For this exercise, return the line containing "[niebieski] 507 136" and every line after it through the end of the records below, without alteration.

### Data records
'''
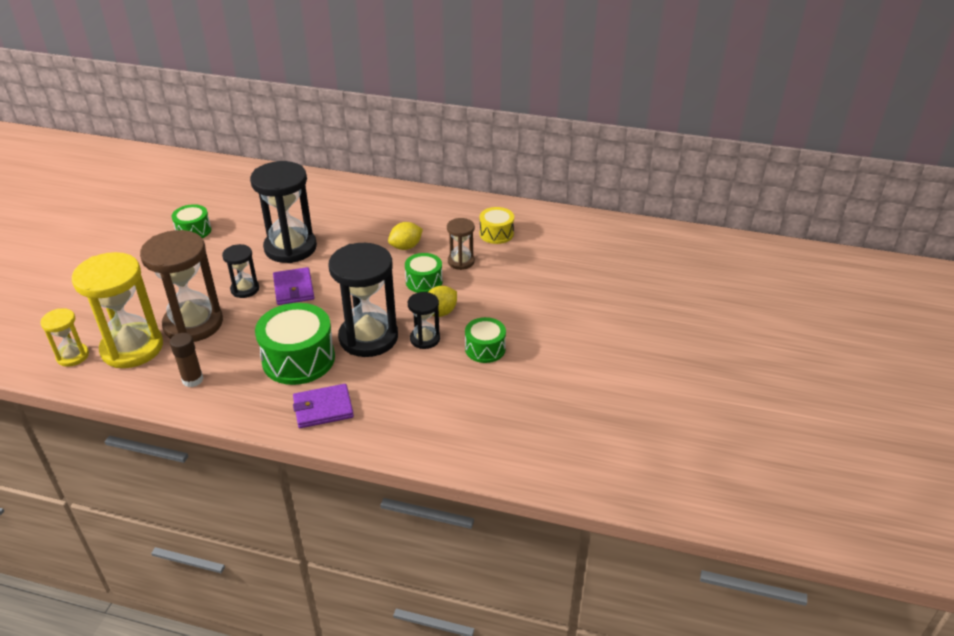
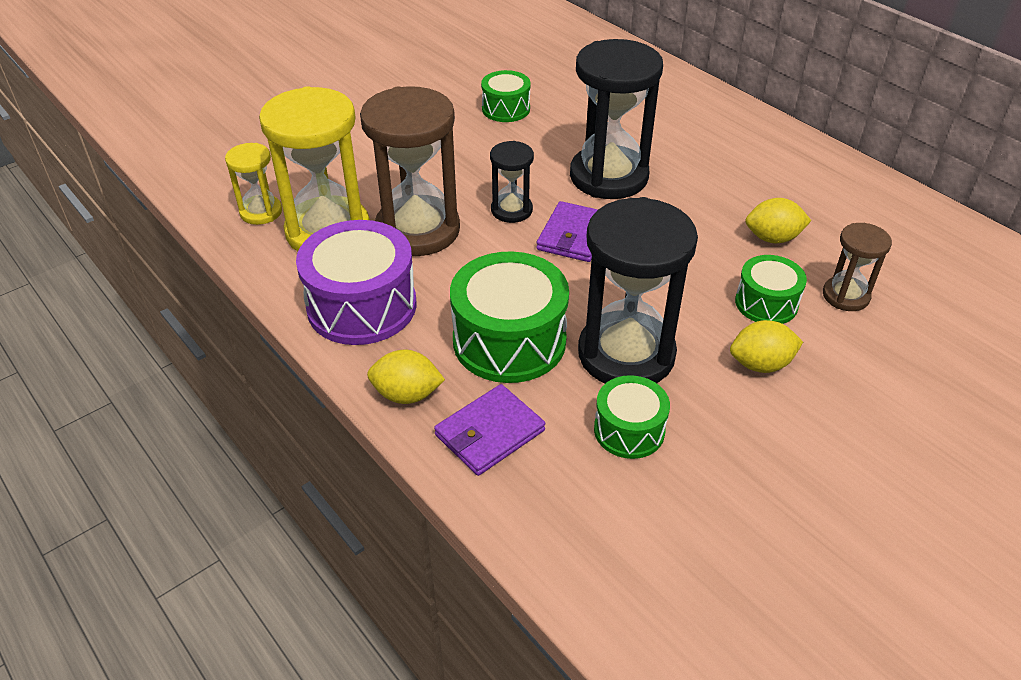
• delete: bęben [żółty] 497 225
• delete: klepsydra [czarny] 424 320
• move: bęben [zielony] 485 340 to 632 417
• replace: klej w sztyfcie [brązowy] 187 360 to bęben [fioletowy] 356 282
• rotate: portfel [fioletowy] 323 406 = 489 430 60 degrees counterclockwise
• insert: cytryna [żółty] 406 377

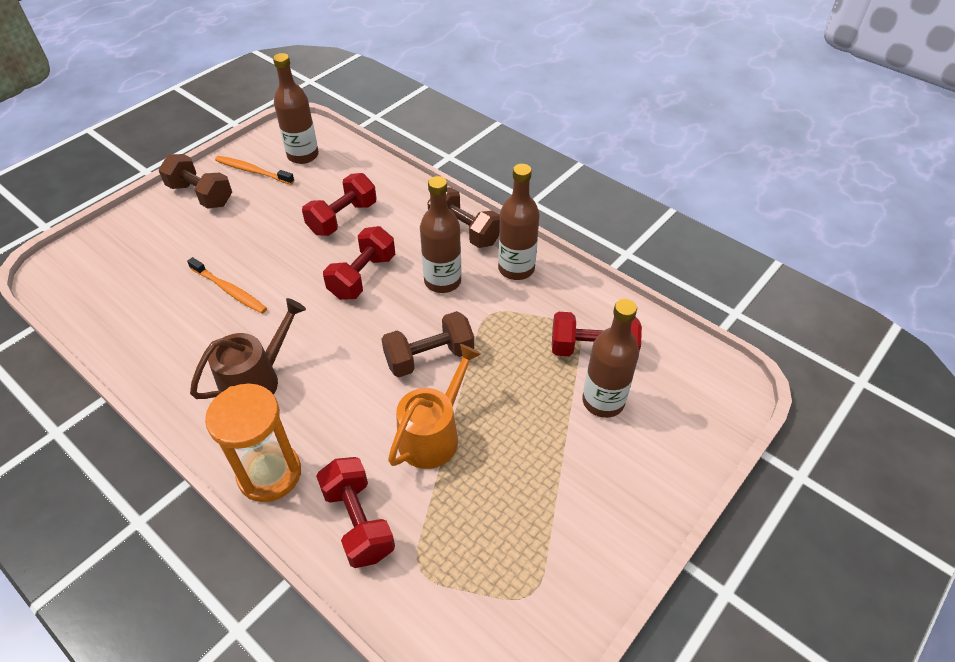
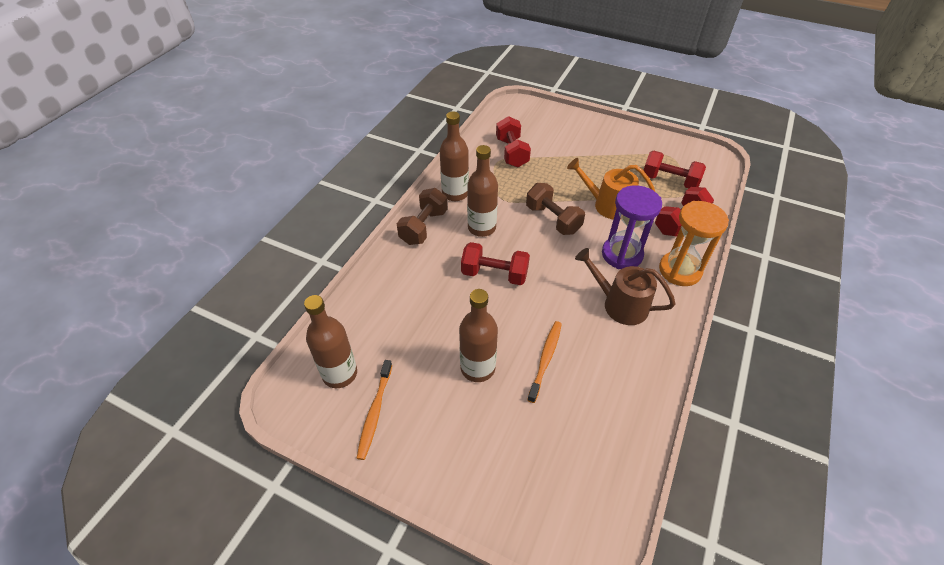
• delete: hantel [brązowy] 195 181
• move: hantel [czerwony] 339 204 to 674 169
• move: butelka [brązowy] 610 358 to 478 335
• insert: klepsydra [fioletowy] 632 227

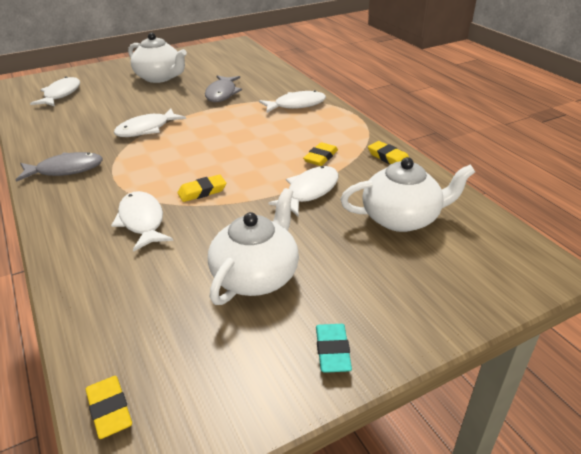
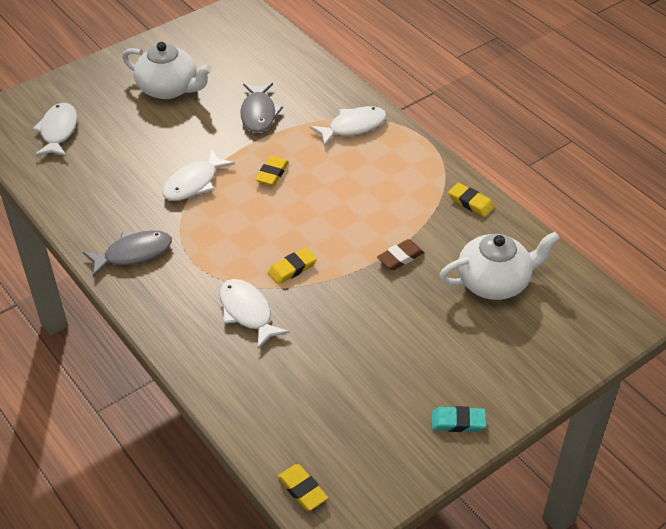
• move: gumka do mazania [żółty] 320 154 to 272 171
• replace: ryba [biały] 303 191 to gumka do mazania [brązowy] 400 254
• delete: imbryk [biały] 253 246
• rotate: gumka do mazania [turkusowy] 334 348 = 458 419 75 degrees counterclockwise

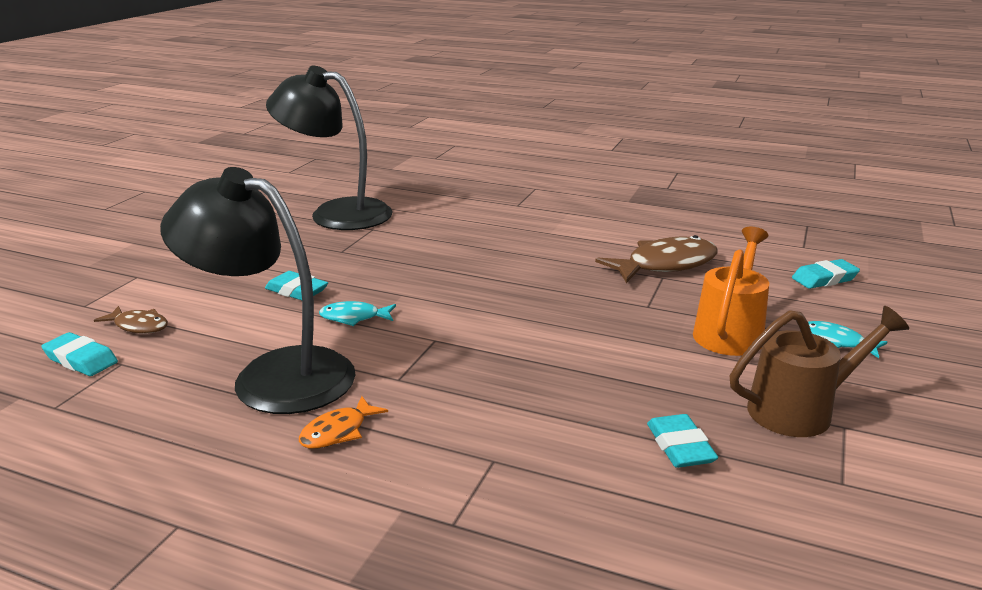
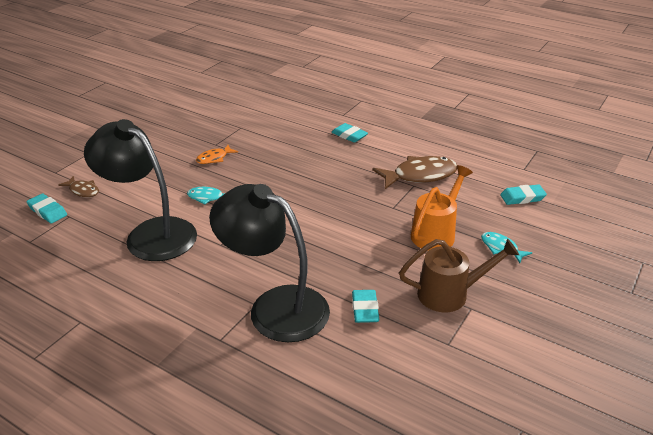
• move: lampka [czarny] 329 148 to 269 263
• move: gumka do mazania [turkusowy] 296 285 to 349 133
• move: ryba [pomarańczowy] 343 422 to 217 154

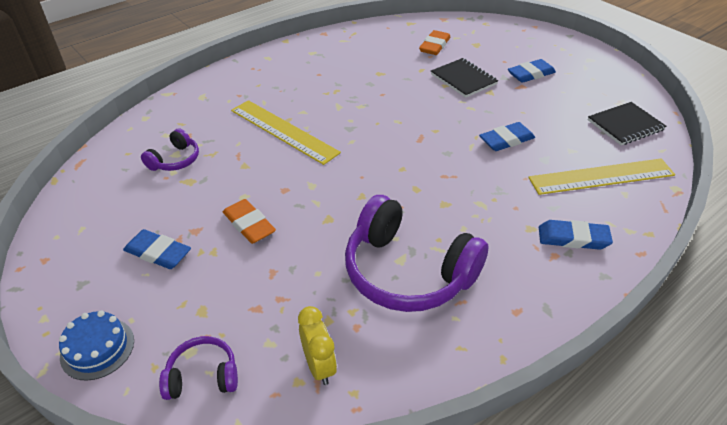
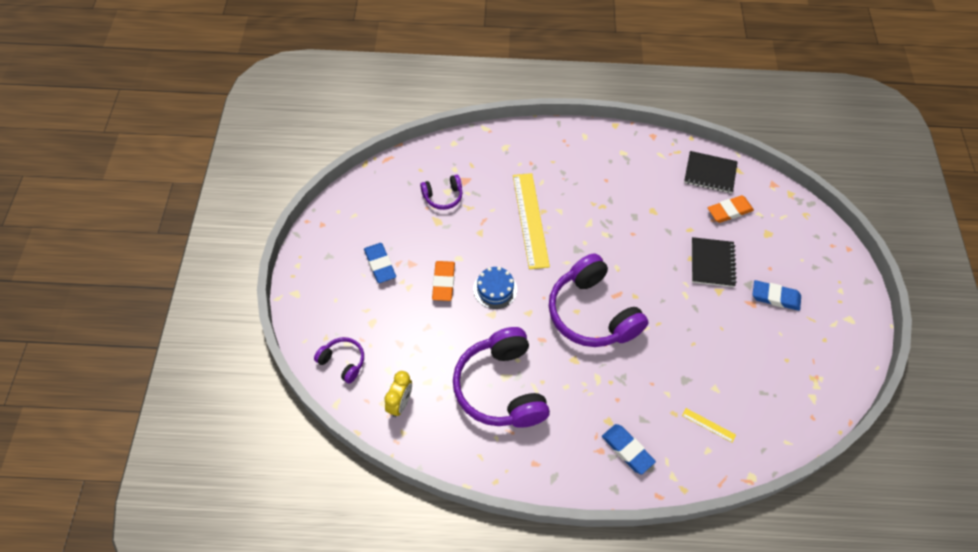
• move: zeszyt [czarny] 627 123 to 711 172
• delete: gumka do mazania [niebieski] 507 136
• resize: linijka [żółty] 601 177 = 709 425 x0.42
• move: tort [niebieski] 96 345 to 495 288
• insert: słuchawki [fioletowy] 599 300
'''
### Task answer
• delete: gumka do mazania [niebieski] 507 136
• resize: linijka [żółty] 601 177 = 709 425 x0.42
• move: tort [niebieski] 96 345 to 495 288
• insert: słuchawki [fioletowy] 599 300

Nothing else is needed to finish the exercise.